§ **About this task**
In the entries below, find every line holding the string "blanco" and collect it.

[Start of section]

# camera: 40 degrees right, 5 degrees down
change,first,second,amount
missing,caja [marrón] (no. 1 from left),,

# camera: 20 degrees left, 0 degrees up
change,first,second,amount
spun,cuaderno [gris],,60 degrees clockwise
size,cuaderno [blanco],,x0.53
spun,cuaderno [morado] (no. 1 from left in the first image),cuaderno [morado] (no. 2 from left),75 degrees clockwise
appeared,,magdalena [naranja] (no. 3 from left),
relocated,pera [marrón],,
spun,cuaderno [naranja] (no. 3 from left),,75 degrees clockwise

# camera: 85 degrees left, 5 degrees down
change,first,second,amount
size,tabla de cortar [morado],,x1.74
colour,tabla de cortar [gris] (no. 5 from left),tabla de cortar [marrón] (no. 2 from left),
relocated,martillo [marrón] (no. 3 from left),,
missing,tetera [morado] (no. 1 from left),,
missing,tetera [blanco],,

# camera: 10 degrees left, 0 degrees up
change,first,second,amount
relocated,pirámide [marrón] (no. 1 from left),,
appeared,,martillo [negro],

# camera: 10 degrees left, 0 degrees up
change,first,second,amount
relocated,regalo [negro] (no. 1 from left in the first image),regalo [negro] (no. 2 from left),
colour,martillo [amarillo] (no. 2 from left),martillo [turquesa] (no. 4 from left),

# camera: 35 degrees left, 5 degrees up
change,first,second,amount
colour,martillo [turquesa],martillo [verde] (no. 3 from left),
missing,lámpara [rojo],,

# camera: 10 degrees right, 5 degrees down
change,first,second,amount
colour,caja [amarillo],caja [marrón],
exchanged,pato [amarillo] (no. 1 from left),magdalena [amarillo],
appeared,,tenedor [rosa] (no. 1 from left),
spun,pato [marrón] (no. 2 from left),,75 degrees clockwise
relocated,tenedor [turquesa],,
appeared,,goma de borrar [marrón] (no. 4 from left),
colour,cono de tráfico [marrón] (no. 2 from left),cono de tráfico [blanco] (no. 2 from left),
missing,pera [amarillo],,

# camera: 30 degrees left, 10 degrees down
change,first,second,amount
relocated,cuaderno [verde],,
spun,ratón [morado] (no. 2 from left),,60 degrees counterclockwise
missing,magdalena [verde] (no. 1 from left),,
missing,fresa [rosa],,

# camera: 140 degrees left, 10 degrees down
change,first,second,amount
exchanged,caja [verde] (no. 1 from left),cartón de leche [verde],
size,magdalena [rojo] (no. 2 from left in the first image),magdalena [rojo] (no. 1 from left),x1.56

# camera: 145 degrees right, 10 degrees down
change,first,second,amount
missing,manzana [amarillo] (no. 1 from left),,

[End of section]

§ **Task output**
size,cuaderno [blanco],,x0.53
missing,tetera [blanco],,
colour,cono de tráfico [marrón] (no. 2 from left),cono de tráfico [blanco] (no. 2 from left),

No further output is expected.